Data shown –
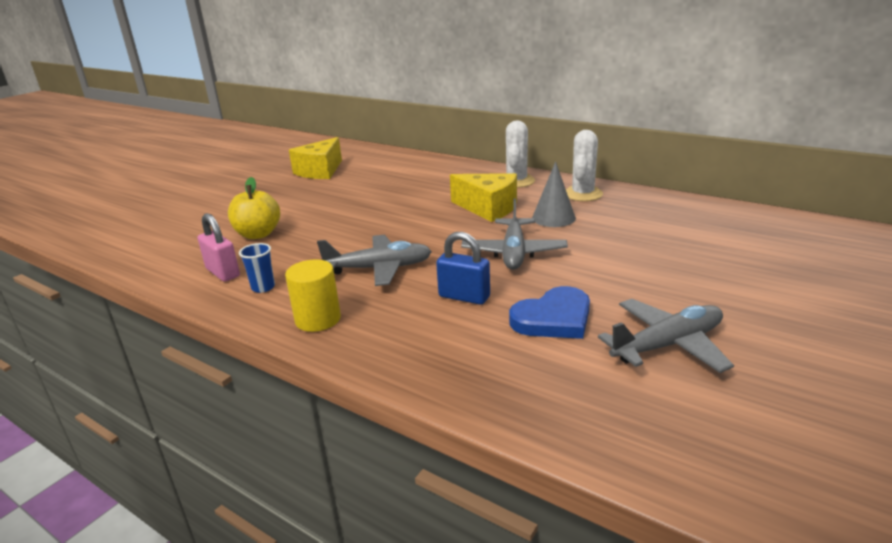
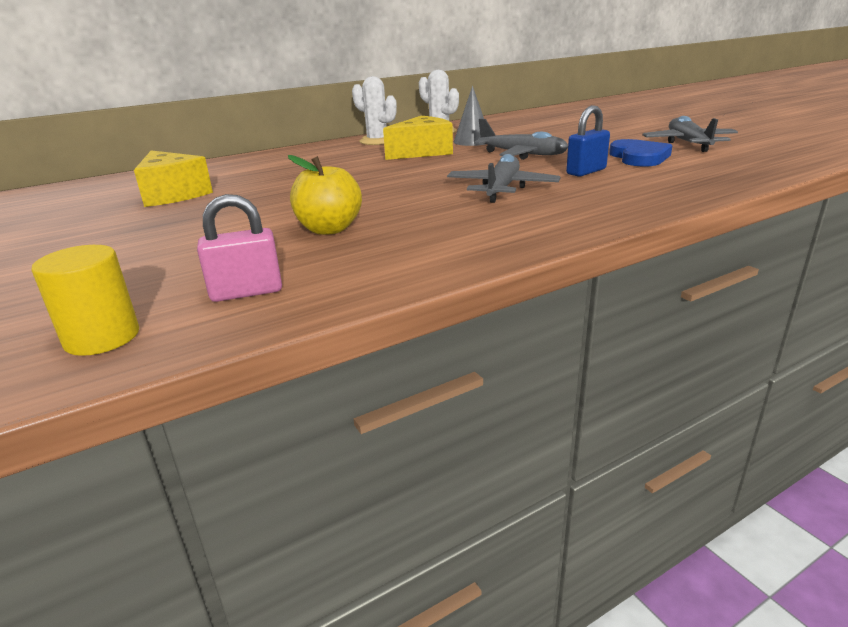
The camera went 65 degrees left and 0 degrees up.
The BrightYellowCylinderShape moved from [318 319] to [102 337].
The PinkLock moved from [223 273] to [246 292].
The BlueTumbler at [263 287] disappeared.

...

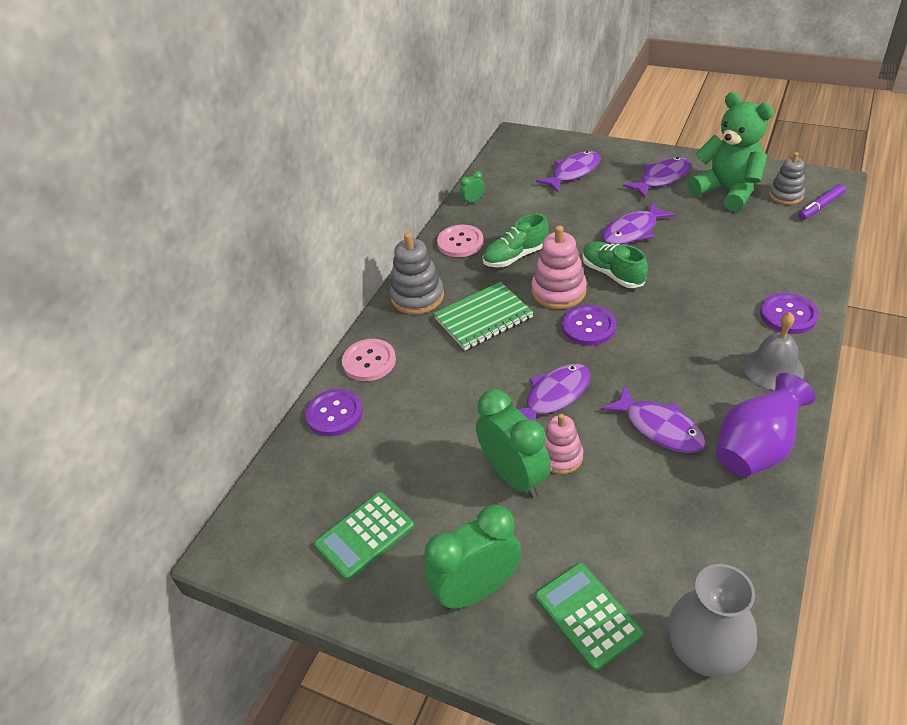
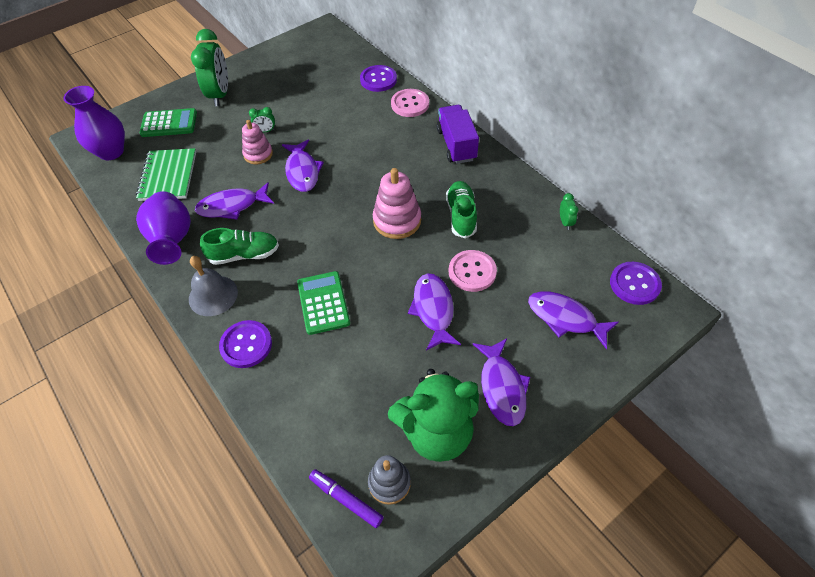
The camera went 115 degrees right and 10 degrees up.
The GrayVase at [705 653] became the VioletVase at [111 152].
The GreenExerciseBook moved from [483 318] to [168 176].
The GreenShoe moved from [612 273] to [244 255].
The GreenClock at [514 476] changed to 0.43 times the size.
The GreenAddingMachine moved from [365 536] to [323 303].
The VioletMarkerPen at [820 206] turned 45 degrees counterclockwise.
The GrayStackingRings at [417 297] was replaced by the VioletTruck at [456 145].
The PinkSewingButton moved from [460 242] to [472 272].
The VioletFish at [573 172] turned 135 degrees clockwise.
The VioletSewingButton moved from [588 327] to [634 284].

What the task asks – Pull out every line above that holds the word "camera".

Problem solution –
The camera went 65 degrees left and 0 degrees up.
The camera went 115 degrees right and 10 degrees up.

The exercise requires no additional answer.